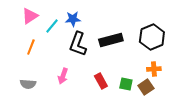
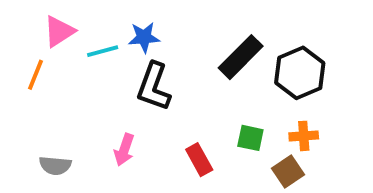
cyan line: (52, 26) -> (103, 51), turned 35
black rectangle: (111, 40) -> (241, 57), moved, turned -30
orange line: (31, 47) -> (35, 75), moved
green square: (126, 84) -> (250, 138), moved

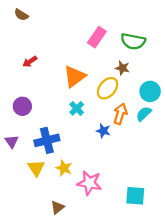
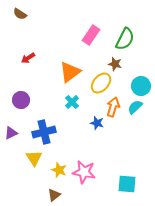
green semicircle: (133, 41) -> (125, 39), turned -75
purple triangle: (12, 141) -> (11, 133), turned 40
yellow star: (64, 168) -> (59, 170), moved

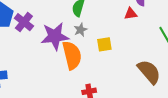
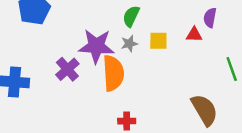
purple cross: (24, 22) -> (67, 69), moved
yellow square: (104, 44) -> (158, 41), moved

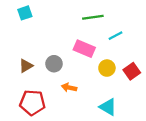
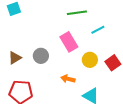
pink rectangle: (84, 49) -> (69, 42), turned 36
orange arrow: (69, 87) -> (68, 79), moved

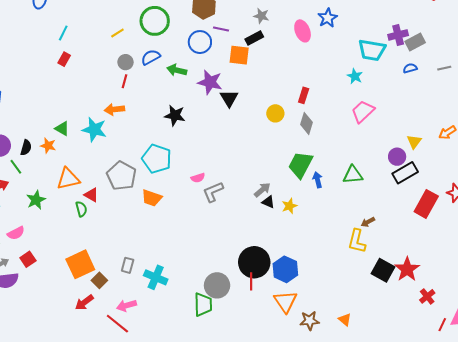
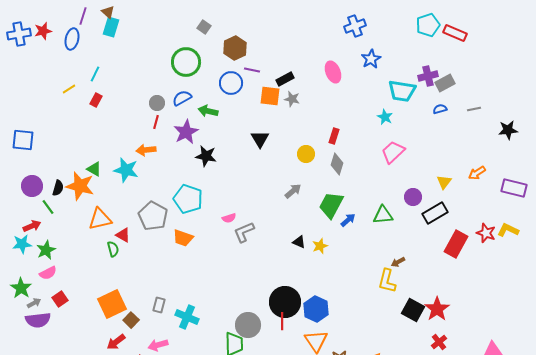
gray star: (261, 16) -> (292, 99), moved
blue star: (328, 18) -> (371, 59), moved
yellow line: (117, 33) -> (69, 89), moved
purple star: (210, 82) -> (186, 132), moved, turned 30
orange star: (48, 146) -> (80, 186), size x1.8
purple circle: (397, 157) -> (413, 197), moved
blue arrow: (318, 180) -> (348, 220), turned 63
gray arrow: (262, 190) -> (293, 191), moved
green star: (36, 200) -> (46, 250), moved
red cross: (427, 296) -> (439, 342), moved

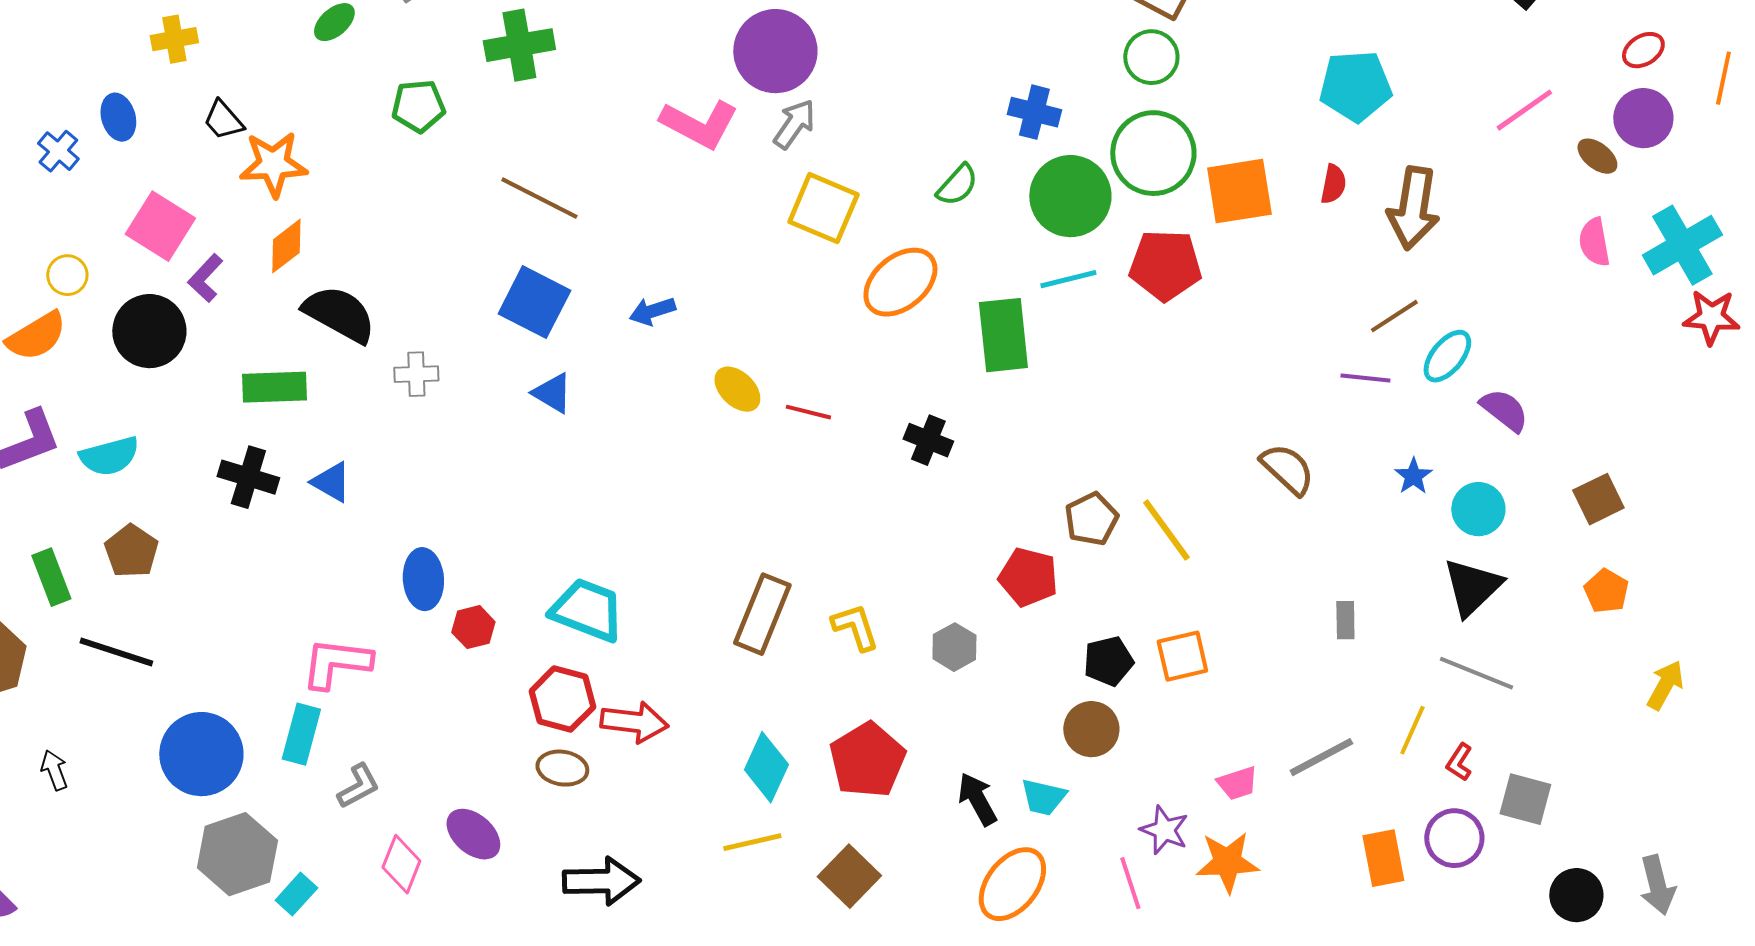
____
**Your assignment:** Would you restate word for word only the lines from the one containing "green star: (36, 200) -> (46, 250), moved" to the final line of the material, both ends included, without any pictures?

**Output below:**
green star: (36, 200) -> (46, 250), moved
red cross: (427, 296) -> (439, 342), moved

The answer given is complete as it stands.